Make an exact copy of the data below, leaving out every picture.

——

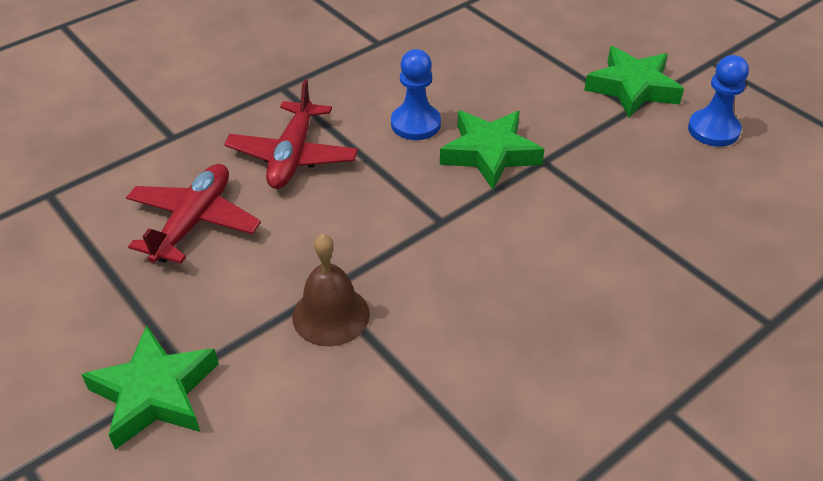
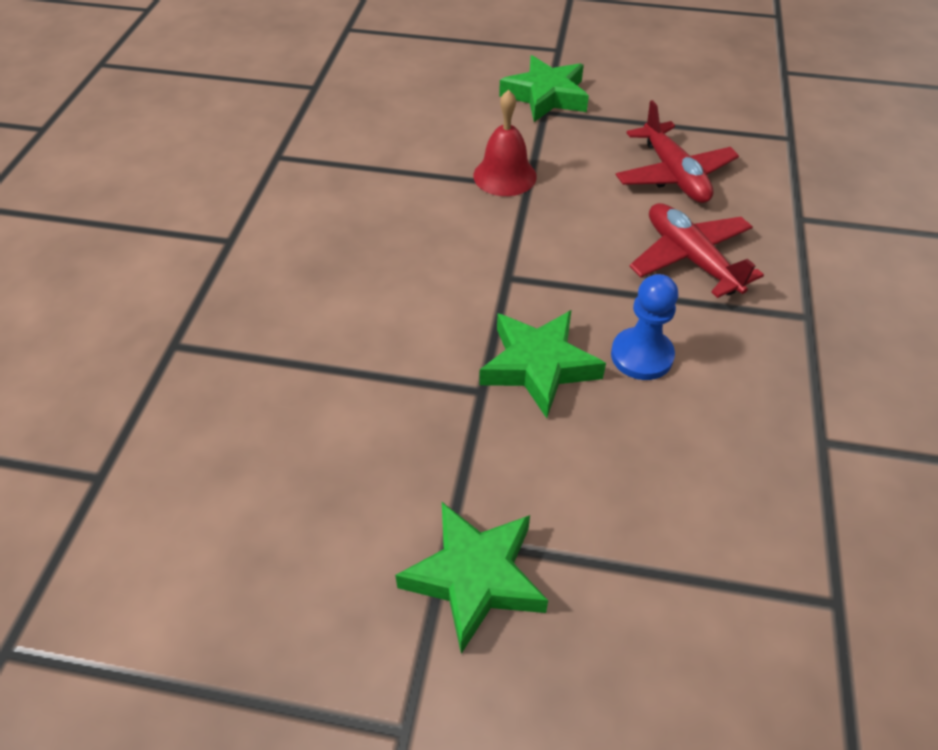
camera: 140 degrees right, 5 degrees up
(331, 315) = (505, 176): brown bell -> red bell
(713, 130) = (330, 565): blue pawn -> none

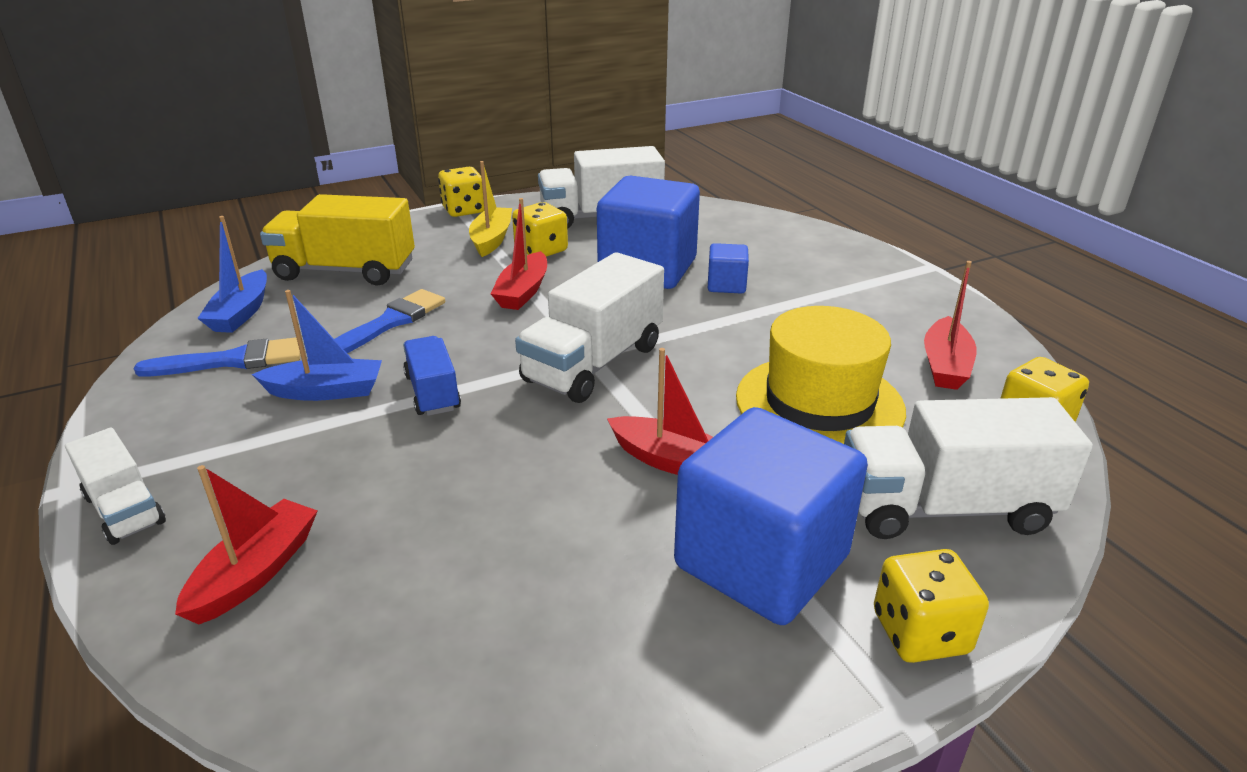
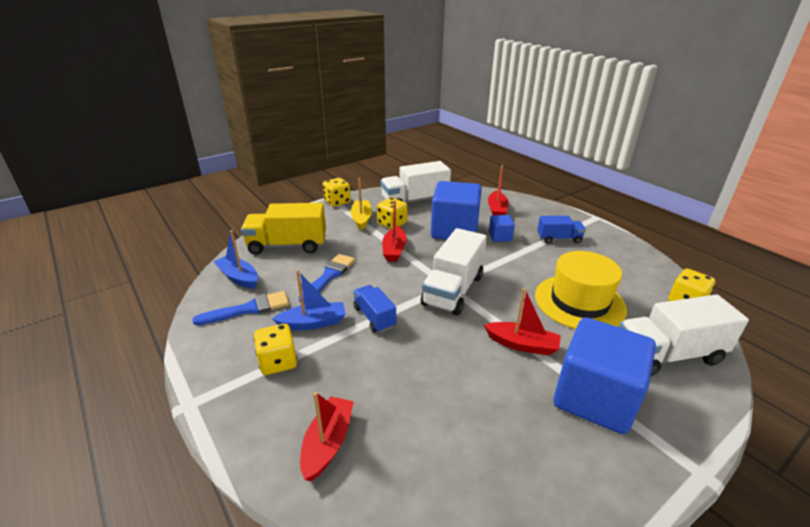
camera: 10 degrees left, 0 degrees up
(124, 509) = (230, 413): white truck -> none
(241, 313) = (239, 277): blue boat -> blue boat turned 135 degrees clockwise
(837, 297) = (559, 239): none -> blue truck
(920, 633) = (689, 427): yellow dice -> yellow dice (278, 362)
(945, 365) = (629, 273): red boat -> red boat (497, 210)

——

Solution to the exercise.
camera: 140 degrees right, 5 degrees up
(331, 315) = (505, 176): brown bell -> red bell
(713, 130) = (330, 565): blue pawn -> none

camera: 10 degrees left, 0 degrees up
(124, 509) = (230, 413): white truck -> none
(241, 313) = (239, 277): blue boat -> blue boat turned 135 degrees clockwise
(837, 297) = (559, 239): none -> blue truck
(920, 633) = (689, 427): yellow dice -> yellow dice (278, 362)
(945, 365) = (629, 273): red boat -> red boat (497, 210)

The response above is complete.